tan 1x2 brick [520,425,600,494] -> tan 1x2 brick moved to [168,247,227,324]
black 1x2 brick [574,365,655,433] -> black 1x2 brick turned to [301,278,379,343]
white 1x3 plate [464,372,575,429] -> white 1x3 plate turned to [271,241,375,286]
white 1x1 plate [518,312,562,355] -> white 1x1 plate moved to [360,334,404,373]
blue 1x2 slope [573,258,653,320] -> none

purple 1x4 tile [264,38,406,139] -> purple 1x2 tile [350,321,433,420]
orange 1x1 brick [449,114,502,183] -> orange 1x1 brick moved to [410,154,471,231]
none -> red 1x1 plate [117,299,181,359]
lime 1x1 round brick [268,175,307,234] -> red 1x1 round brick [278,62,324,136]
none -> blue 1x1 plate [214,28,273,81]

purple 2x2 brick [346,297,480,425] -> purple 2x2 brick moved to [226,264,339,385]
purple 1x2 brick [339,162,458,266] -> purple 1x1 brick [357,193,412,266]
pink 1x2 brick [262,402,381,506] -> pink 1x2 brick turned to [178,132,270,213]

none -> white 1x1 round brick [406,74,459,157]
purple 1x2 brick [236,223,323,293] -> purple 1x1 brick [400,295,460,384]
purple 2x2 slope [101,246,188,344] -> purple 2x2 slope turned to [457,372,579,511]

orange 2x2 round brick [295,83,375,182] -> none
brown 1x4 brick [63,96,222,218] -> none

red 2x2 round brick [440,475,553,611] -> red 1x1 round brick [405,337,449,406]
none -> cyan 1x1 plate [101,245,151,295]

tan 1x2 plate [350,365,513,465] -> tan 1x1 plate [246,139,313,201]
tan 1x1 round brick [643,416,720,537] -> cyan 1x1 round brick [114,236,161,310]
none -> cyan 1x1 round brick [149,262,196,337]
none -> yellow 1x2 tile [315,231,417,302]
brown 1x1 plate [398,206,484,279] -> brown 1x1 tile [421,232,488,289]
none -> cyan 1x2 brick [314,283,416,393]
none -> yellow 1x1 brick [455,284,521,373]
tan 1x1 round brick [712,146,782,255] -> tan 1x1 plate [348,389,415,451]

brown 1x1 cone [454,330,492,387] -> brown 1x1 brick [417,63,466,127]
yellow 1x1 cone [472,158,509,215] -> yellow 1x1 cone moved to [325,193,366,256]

### Work item
Every line in the material must be retyped exactly, with none omitted.

### Task output
tan 1x2 brick [520,425,600,494] -> tan 1x2 brick moved to [168,247,227,324]
black 1x2 brick [574,365,655,433] -> black 1x2 brick turned to [301,278,379,343]
white 1x3 plate [464,372,575,429] -> white 1x3 plate turned to [271,241,375,286]
white 1x1 plate [518,312,562,355] -> white 1x1 plate moved to [360,334,404,373]
blue 1x2 slope [573,258,653,320] -> none

purple 1x4 tile [264,38,406,139] -> purple 1x2 tile [350,321,433,420]
orange 1x1 brick [449,114,502,183] -> orange 1x1 brick moved to [410,154,471,231]
none -> red 1x1 plate [117,299,181,359]
lime 1x1 round brick [268,175,307,234] -> red 1x1 round brick [278,62,324,136]
none -> blue 1x1 plate [214,28,273,81]

purple 2x2 brick [346,297,480,425] -> purple 2x2 brick moved to [226,264,339,385]
purple 1x2 brick [339,162,458,266] -> purple 1x1 brick [357,193,412,266]
pink 1x2 brick [262,402,381,506] -> pink 1x2 brick turned to [178,132,270,213]

none -> white 1x1 round brick [406,74,459,157]
purple 1x2 brick [236,223,323,293] -> purple 1x1 brick [400,295,460,384]
purple 2x2 slope [101,246,188,344] -> purple 2x2 slope turned to [457,372,579,511]

orange 2x2 round brick [295,83,375,182] -> none
brown 1x4 brick [63,96,222,218] -> none

red 2x2 round brick [440,475,553,611] -> red 1x1 round brick [405,337,449,406]
none -> cyan 1x1 plate [101,245,151,295]

tan 1x2 plate [350,365,513,465] -> tan 1x1 plate [246,139,313,201]
tan 1x1 round brick [643,416,720,537] -> cyan 1x1 round brick [114,236,161,310]
none -> cyan 1x1 round brick [149,262,196,337]
none -> yellow 1x2 tile [315,231,417,302]
brown 1x1 plate [398,206,484,279] -> brown 1x1 tile [421,232,488,289]
none -> cyan 1x2 brick [314,283,416,393]
none -> yellow 1x1 brick [455,284,521,373]
tan 1x1 round brick [712,146,782,255] -> tan 1x1 plate [348,389,415,451]

brown 1x1 cone [454,330,492,387] -> brown 1x1 brick [417,63,466,127]
yellow 1x1 cone [472,158,509,215] -> yellow 1x1 cone moved to [325,193,366,256]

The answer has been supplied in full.